(Assignment)
Beneath this task are records; print exactly the stretch of them from the line with "RFID pin IRQ: A4 -> B11" through the line with "BUZZER1: KY-012 -> KY-006", both ends included.

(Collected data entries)
☆ ☆ ☆ ☆ ☆
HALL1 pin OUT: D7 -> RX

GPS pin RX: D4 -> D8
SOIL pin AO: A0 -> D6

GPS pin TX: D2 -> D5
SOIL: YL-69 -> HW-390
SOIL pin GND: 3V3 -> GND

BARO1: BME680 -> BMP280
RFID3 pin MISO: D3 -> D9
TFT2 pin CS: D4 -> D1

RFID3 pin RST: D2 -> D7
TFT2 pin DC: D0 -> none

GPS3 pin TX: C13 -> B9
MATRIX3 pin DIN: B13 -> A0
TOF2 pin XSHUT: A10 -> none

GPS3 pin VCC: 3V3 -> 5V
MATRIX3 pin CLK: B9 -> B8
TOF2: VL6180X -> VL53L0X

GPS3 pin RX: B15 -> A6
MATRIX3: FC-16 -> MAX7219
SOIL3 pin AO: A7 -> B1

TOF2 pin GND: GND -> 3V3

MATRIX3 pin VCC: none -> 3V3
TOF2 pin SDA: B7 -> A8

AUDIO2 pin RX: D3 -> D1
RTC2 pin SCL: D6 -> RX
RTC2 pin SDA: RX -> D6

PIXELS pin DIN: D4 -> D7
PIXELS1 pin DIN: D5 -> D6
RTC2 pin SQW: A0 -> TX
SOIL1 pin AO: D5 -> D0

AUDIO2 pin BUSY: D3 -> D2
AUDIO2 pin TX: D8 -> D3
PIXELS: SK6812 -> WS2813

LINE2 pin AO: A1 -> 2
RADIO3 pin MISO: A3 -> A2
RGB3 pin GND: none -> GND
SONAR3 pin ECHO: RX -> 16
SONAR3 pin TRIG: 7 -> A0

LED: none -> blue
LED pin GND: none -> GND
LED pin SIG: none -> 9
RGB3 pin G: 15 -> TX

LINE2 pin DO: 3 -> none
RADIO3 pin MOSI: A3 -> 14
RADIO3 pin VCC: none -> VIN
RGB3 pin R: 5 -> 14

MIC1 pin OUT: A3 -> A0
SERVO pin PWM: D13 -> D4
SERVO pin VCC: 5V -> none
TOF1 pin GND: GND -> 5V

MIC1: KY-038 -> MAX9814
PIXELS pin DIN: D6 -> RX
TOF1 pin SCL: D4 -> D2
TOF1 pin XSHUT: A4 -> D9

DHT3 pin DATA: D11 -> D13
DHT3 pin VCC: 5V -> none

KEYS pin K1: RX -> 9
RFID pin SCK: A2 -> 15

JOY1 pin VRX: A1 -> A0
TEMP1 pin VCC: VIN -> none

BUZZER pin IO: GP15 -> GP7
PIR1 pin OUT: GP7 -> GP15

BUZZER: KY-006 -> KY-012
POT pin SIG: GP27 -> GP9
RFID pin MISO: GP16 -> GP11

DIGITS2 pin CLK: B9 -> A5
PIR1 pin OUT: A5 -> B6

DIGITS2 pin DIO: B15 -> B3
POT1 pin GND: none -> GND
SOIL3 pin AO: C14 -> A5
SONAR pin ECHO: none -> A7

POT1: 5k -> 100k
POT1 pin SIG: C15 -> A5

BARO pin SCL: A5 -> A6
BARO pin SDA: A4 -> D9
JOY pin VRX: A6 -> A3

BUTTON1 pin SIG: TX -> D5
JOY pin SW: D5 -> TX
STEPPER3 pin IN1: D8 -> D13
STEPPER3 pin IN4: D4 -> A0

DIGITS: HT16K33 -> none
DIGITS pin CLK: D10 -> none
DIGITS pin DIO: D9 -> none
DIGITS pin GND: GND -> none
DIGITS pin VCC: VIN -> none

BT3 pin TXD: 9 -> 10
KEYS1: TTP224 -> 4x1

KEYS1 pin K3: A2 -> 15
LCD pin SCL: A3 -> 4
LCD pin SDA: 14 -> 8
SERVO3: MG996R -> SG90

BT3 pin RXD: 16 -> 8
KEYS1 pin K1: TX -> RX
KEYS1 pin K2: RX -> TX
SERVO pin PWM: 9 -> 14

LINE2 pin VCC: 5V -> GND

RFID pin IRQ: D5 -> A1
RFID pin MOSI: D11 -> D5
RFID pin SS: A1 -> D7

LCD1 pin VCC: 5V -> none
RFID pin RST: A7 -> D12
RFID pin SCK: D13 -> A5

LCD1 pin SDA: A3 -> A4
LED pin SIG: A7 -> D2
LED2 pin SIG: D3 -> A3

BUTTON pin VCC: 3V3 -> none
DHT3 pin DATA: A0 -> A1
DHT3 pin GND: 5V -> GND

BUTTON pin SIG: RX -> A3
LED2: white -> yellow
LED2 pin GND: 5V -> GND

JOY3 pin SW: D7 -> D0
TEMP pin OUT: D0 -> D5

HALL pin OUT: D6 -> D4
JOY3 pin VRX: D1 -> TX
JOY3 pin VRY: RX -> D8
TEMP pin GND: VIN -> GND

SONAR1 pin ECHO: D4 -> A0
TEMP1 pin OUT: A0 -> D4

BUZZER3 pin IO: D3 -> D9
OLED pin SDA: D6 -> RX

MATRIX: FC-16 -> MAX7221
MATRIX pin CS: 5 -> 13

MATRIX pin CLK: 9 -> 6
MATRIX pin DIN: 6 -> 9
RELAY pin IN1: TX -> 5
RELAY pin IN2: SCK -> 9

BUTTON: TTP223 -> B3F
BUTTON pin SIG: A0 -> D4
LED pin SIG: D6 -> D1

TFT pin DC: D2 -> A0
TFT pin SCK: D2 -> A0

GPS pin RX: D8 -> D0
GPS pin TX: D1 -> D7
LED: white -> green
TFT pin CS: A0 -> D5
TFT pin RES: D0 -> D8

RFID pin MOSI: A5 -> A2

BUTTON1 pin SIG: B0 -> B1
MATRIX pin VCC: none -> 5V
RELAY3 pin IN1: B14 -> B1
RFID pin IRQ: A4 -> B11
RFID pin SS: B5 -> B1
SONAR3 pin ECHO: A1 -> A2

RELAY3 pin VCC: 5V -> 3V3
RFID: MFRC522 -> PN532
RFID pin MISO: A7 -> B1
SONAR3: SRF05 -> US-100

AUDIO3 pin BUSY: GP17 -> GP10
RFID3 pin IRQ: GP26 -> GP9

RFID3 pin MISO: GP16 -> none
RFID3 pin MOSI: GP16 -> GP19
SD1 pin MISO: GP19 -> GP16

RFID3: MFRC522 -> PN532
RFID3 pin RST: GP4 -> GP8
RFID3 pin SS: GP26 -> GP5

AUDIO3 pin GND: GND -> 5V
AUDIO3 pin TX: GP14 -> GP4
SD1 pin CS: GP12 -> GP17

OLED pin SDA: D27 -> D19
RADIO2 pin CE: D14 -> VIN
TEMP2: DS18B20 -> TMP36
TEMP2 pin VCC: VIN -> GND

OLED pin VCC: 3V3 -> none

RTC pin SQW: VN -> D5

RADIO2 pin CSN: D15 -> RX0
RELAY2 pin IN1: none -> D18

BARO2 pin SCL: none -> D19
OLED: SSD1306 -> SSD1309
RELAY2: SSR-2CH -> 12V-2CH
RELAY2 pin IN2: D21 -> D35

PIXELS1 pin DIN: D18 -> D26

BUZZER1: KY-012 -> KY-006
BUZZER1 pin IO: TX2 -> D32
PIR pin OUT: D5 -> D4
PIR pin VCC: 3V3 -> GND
☆ ☆ ☆ ☆ ☆
(Exercise solution)
RFID pin IRQ: A4 -> B11
RFID pin SS: B5 -> B1
SONAR3 pin ECHO: A1 -> A2

RELAY3 pin VCC: 5V -> 3V3
RFID: MFRC522 -> PN532
RFID pin MISO: A7 -> B1
SONAR3: SRF05 -> US-100

AUDIO3 pin BUSY: GP17 -> GP10
RFID3 pin IRQ: GP26 -> GP9

RFID3 pin MISO: GP16 -> none
RFID3 pin MOSI: GP16 -> GP19
SD1 pin MISO: GP19 -> GP16

RFID3: MFRC522 -> PN532
RFID3 pin RST: GP4 -> GP8
RFID3 pin SS: GP26 -> GP5

AUDIO3 pin GND: GND -> 5V
AUDIO3 pin TX: GP14 -> GP4
SD1 pin CS: GP12 -> GP17

OLED pin SDA: D27 -> D19
RADIO2 pin CE: D14 -> VIN
TEMP2: DS18B20 -> TMP36
TEMP2 pin VCC: VIN -> GND

OLED pin VCC: 3V3 -> none

RTC pin SQW: VN -> D5

RADIO2 pin CSN: D15 -> RX0
RELAY2 pin IN1: none -> D18

BARO2 pin SCL: none -> D19
OLED: SSD1306 -> SSD1309
RELAY2: SSR-2CH -> 12V-2CH
RELAY2 pin IN2: D21 -> D35

PIXELS1 pin DIN: D18 -> D26

BUZZER1: KY-012 -> KY-006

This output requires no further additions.